Your instructions -
Starting at the line that contains "SD3 pin SCK: A3 -> B13", write out every line through the end of the records exactly as it stands, and leave out all pictures.

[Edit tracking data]
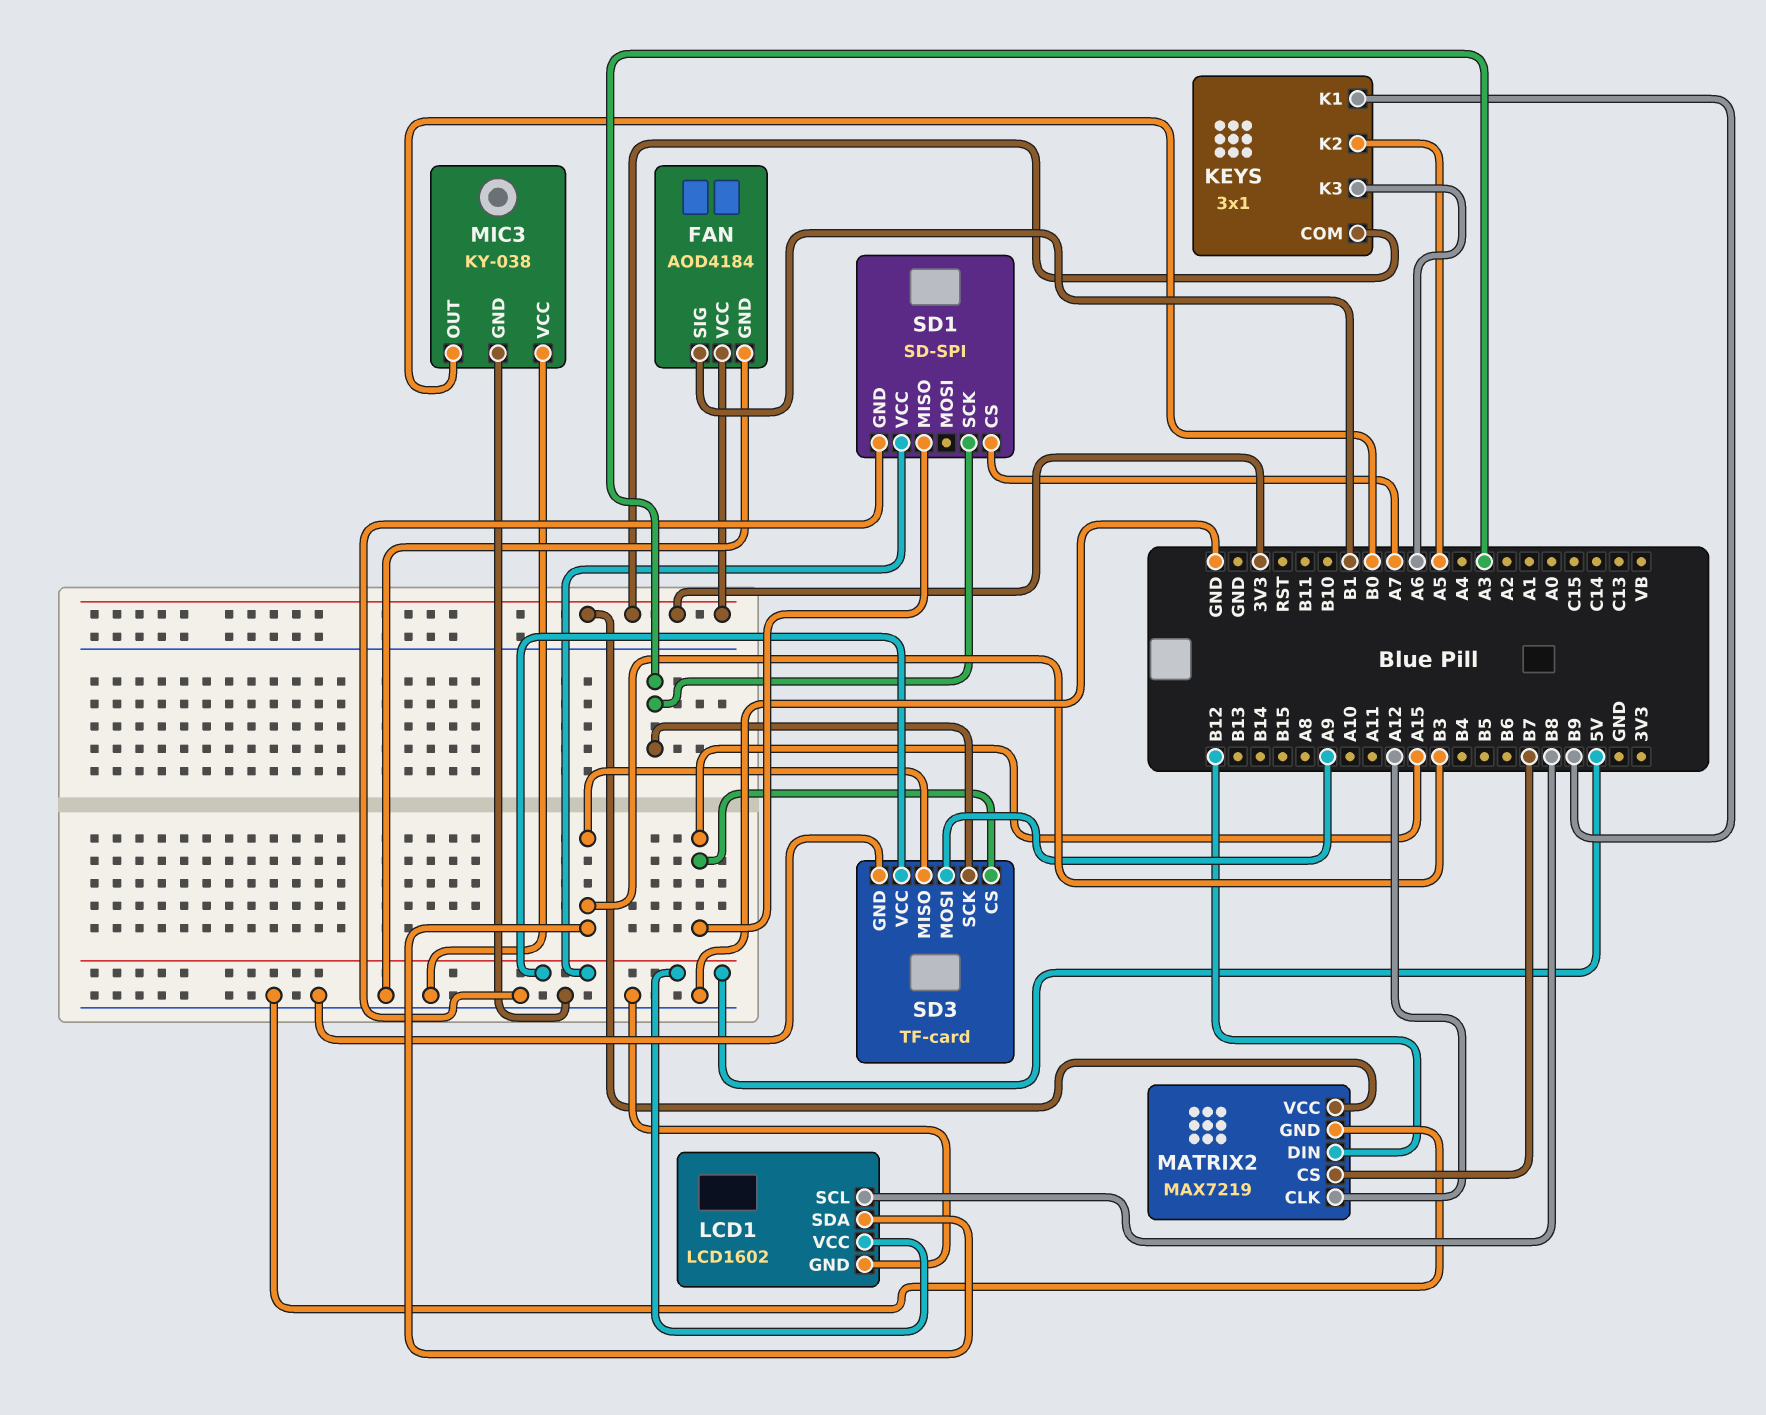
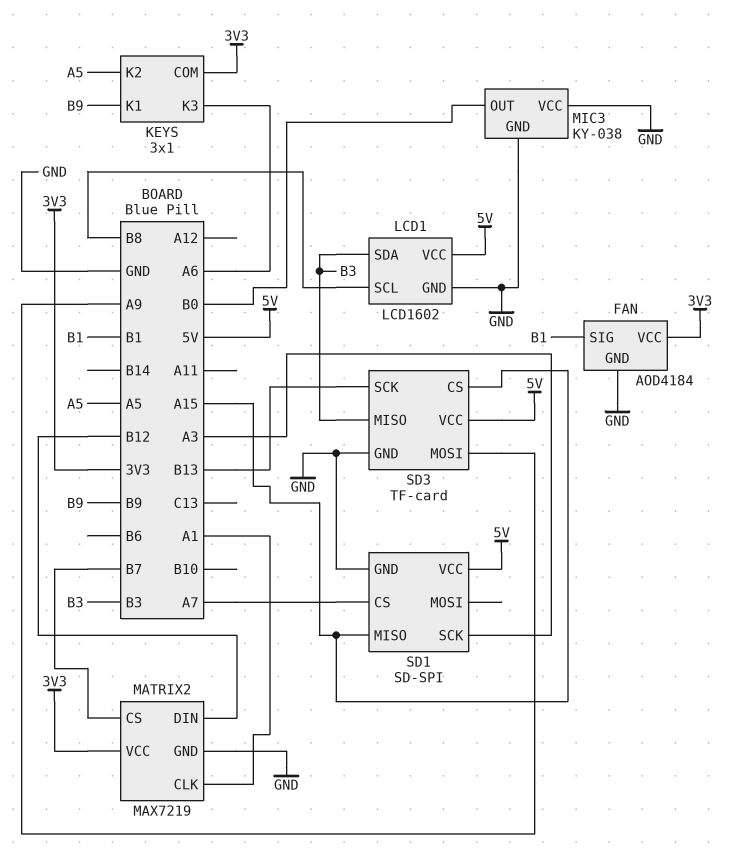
MATRIX2 pin CLK: A12 -> A1
SD3 pin SCK: A3 -> B13

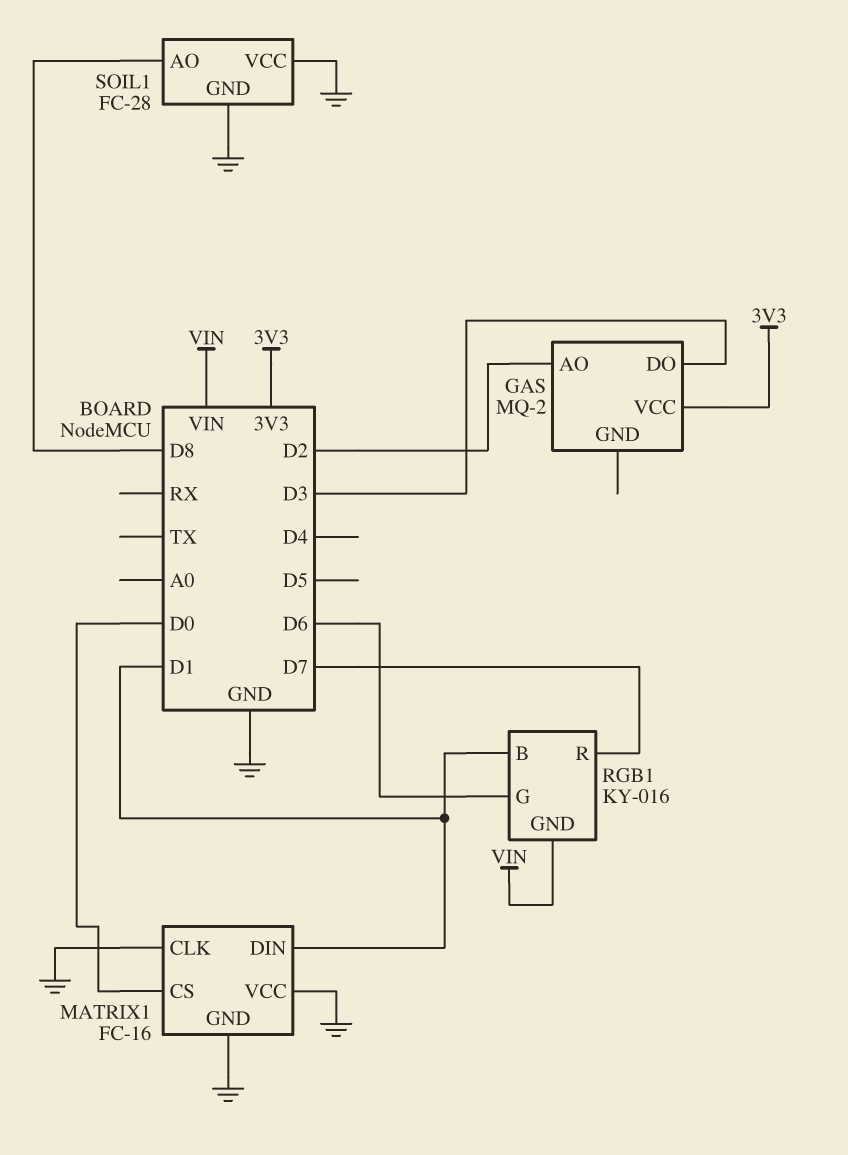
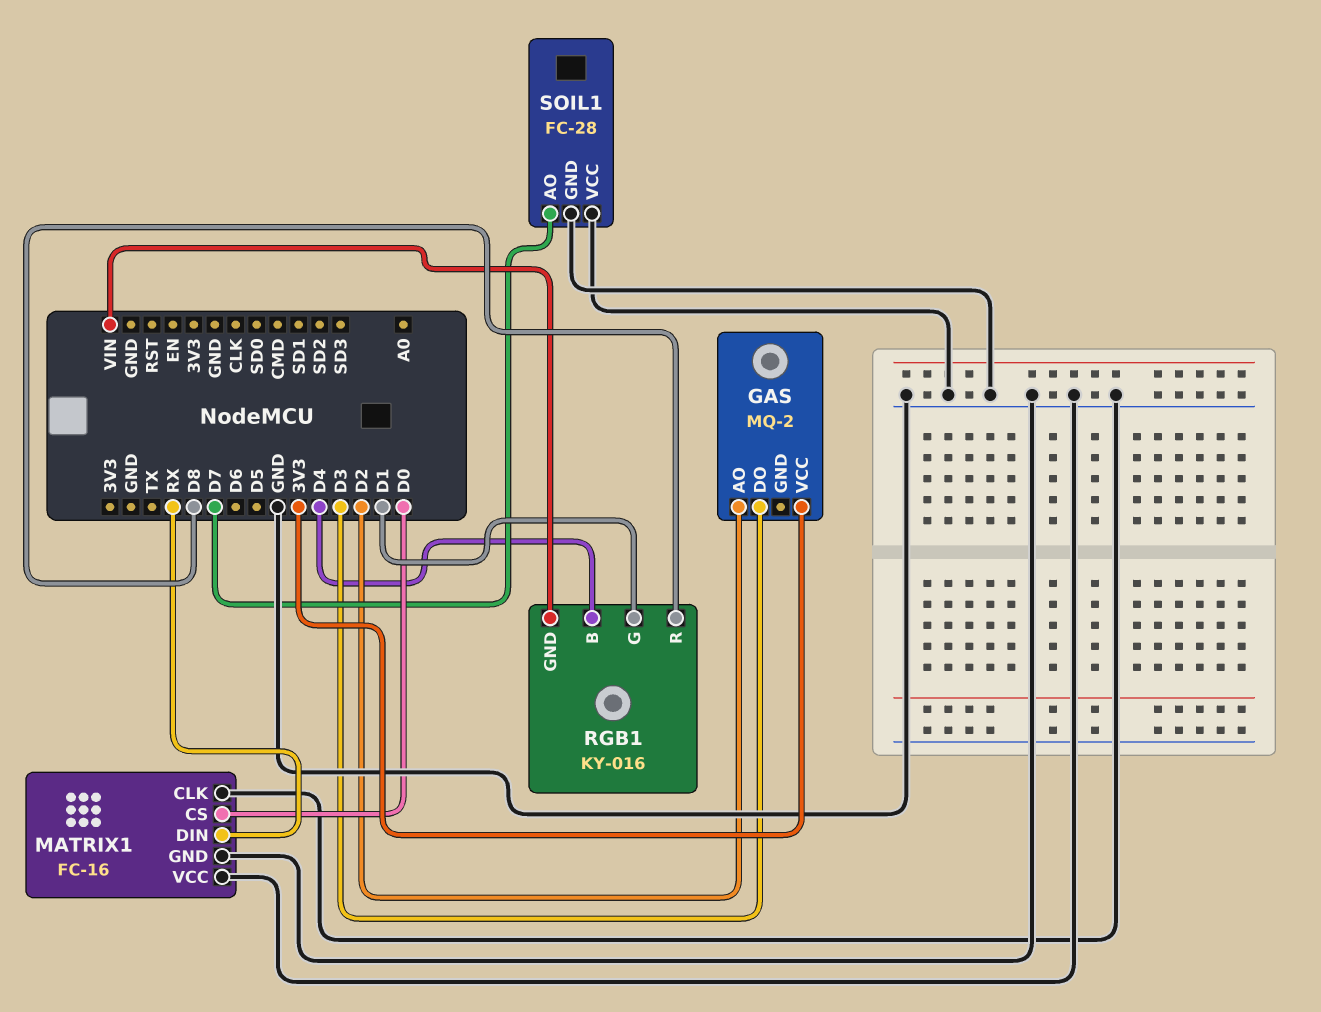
MATRIX1 pin DIN: D1 -> RX
RGB1 pin B: D1 -> D4
RGB1 pin G: D6 -> D1
RGB1 pin R: D7 -> D8
SOIL1 pin AO: D8 -> D7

Exercise output -
SD3 pin SCK: A3 -> B13

MATRIX1 pin DIN: D1 -> RX
RGB1 pin B: D1 -> D4
RGB1 pin G: D6 -> D1
RGB1 pin R: D7 -> D8
SOIL1 pin AO: D8 -> D7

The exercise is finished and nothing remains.